◆ **Task instructions**: Return the lines beginning at the one that contains "camera: 20 degrees left, 0 degrees up" and continuing to the end of the entries, including both ends, exactly as written and nothing else.
*** Opening of Data in this exercise ***
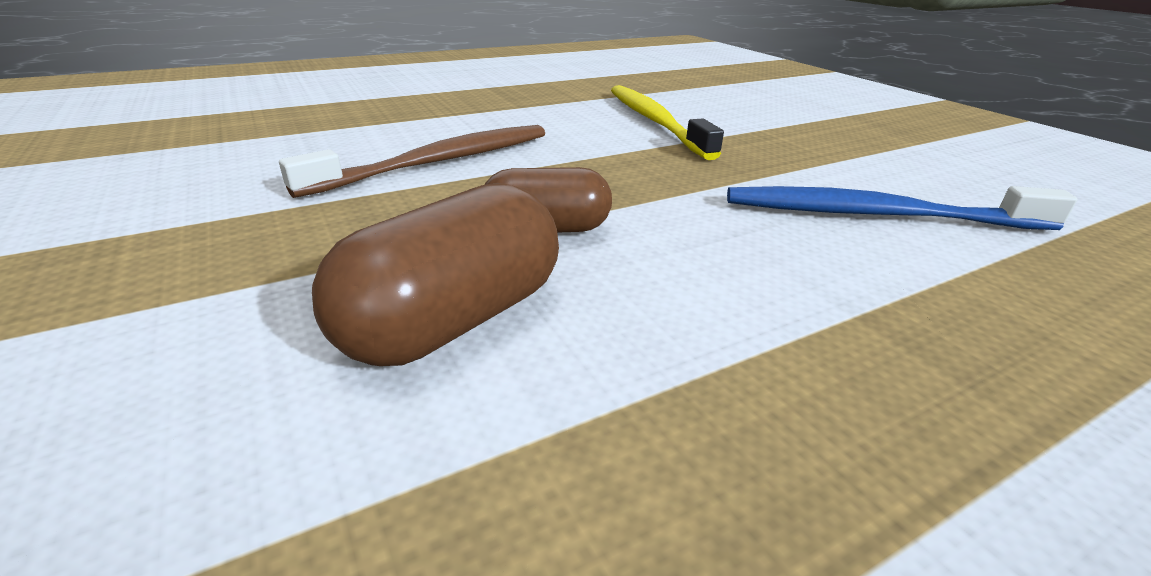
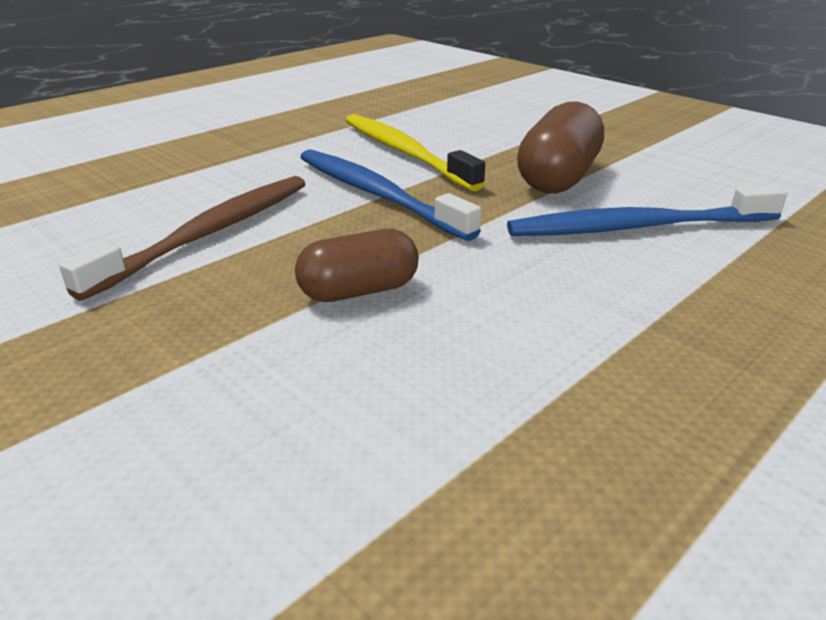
camera: 15 degrees left, 0 degrees up
brown capsule [312,183,559,366] -> brown capsule moved to [517,101,604,193]
none -> blue toothbrush [300,149,481,241]

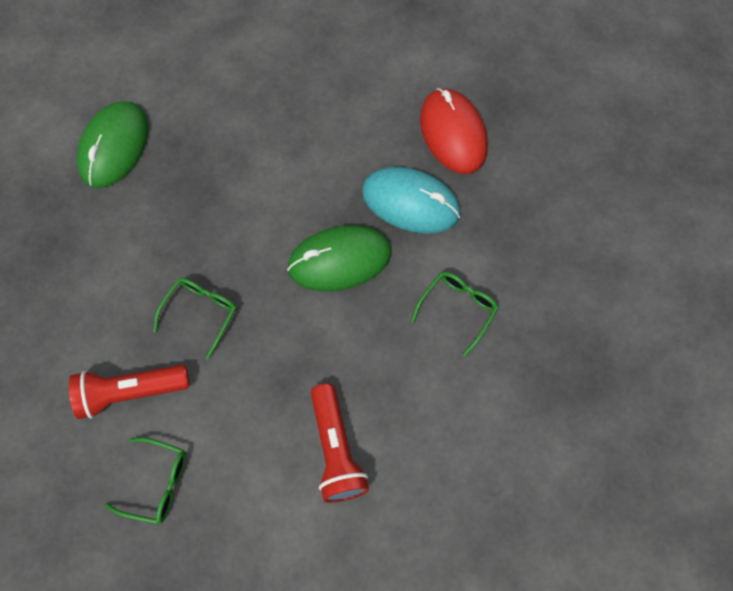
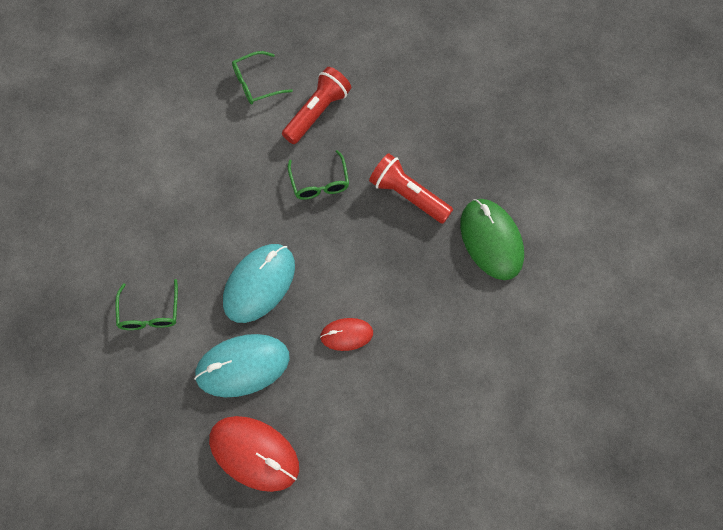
camera: 140 degrees right, 0 degrees up
green mouse [287,225,392,291] -> turquoise mouse [223,244,295,323]
red flashlight [311,384,369,503] -> red flashlight moved to [369,153,453,224]
none -> red mouse [320,318,373,351]

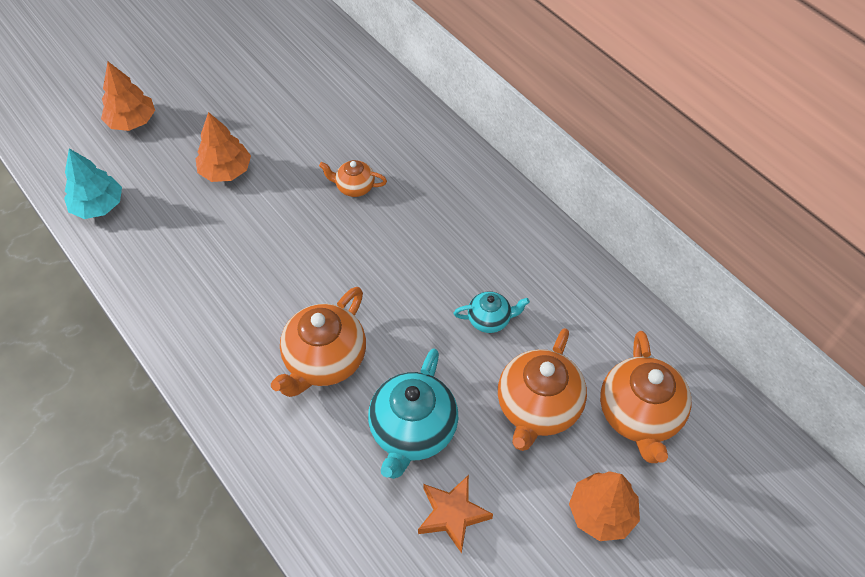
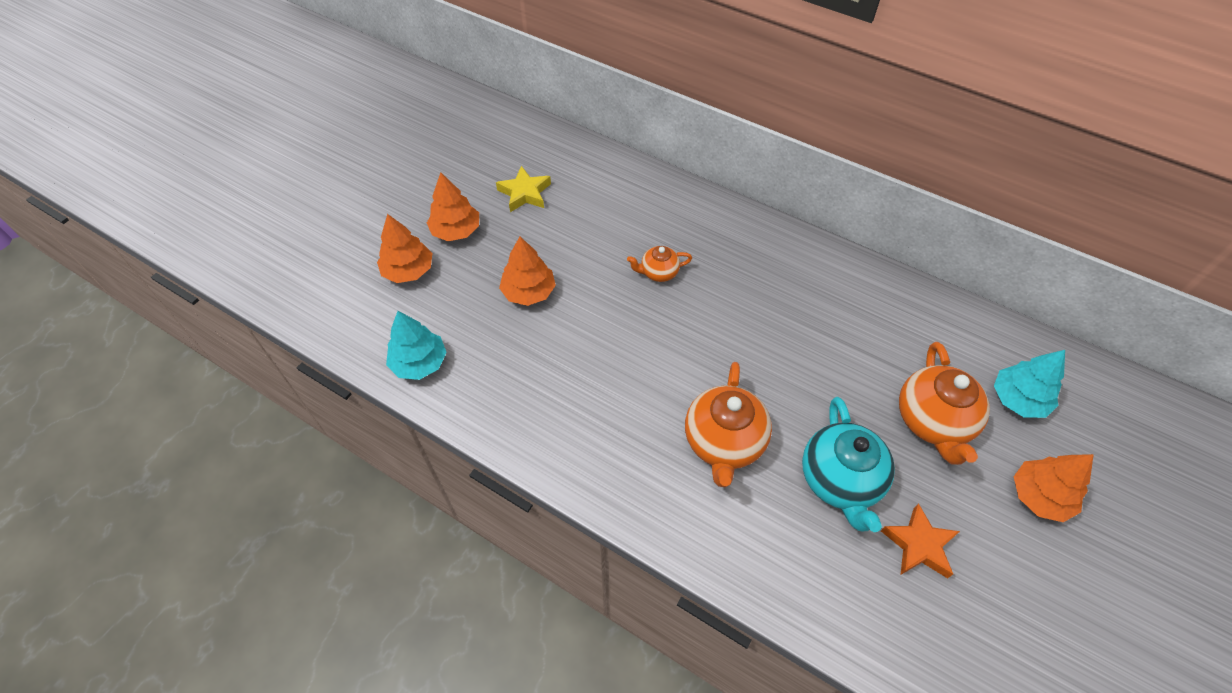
camera: 20 degrees left, 0 degrees up
turquoise teapot [454,291,530,333] -> none
orange teapot [600,331,692,463] -> turquoise tree [994,350,1065,418]
none -> orange tree [427,172,479,241]
none -> yellow star [496,166,551,212]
*** Close of Data in this exercise ***
◆ **Expected answer**:
camera: 20 degrees left, 0 degrees up
turquoise teapot [454,291,530,333] -> none
orange teapot [600,331,692,463] -> turquoise tree [994,350,1065,418]
none -> orange tree [427,172,479,241]
none -> yellow star [496,166,551,212]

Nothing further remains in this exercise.